____ SOURCE MATERIAL

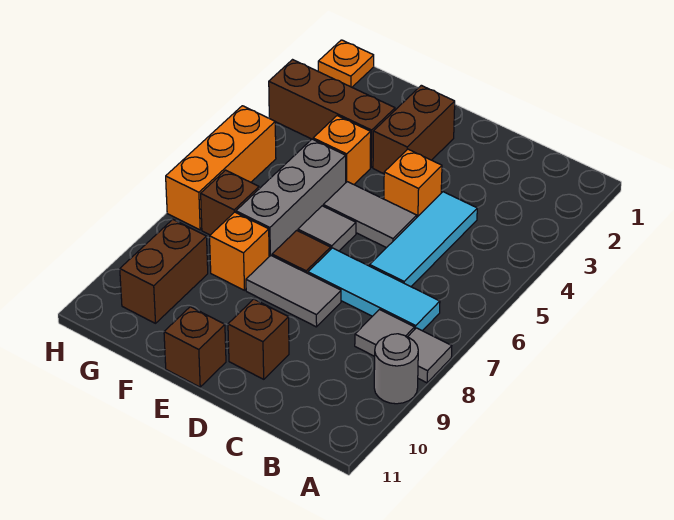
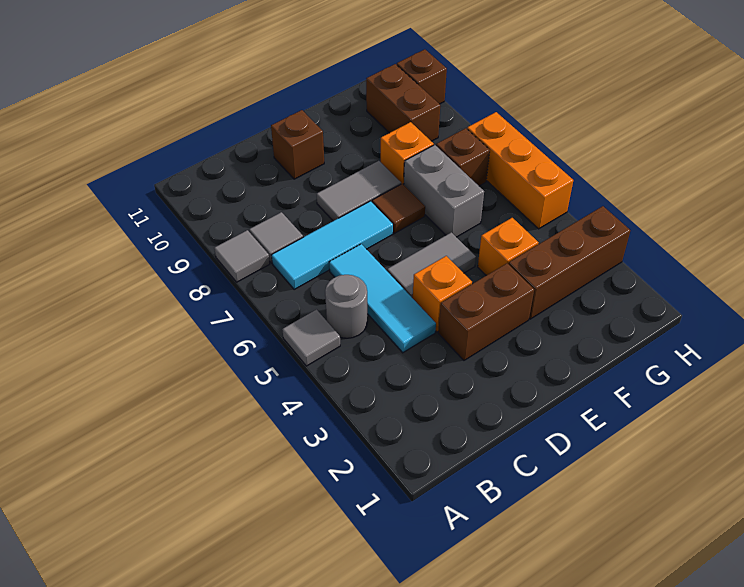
grey 1x1 round brick [374,334,418,404] -> grey 1x1 round brick moved to [325,275,367,338]
brown 1x2 brick [373,85,455,174] -> brown 1x2 brick turned to [438,263,534,360]
grey 1x1 tile [298,206,356,251] -> grey 1x1 tile moved to [282,310,340,366]
brown 1x1 brick [164,307,226,387] -> brown 1x1 brick moved to [397,49,447,104]
grey 1x3 brick [236,139,346,256] -> grey 1x2 brick [404,145,484,237]
orange 1x1 plate [318,40,374,87] -> none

________

◆ THE PROBLEM:
What is needed is every line of the data above, set down exactly but with the images left out.

◆ FINISHED EXERCISE:
grey 1x1 round brick [374,334,418,404] -> grey 1x1 round brick moved to [325,275,367,338]
brown 1x2 brick [373,85,455,174] -> brown 1x2 brick turned to [438,263,534,360]
grey 1x1 tile [298,206,356,251] -> grey 1x1 tile moved to [282,310,340,366]
brown 1x1 brick [164,307,226,387] -> brown 1x1 brick moved to [397,49,447,104]
grey 1x3 brick [236,139,346,256] -> grey 1x2 brick [404,145,484,237]
orange 1x1 plate [318,40,374,87] -> none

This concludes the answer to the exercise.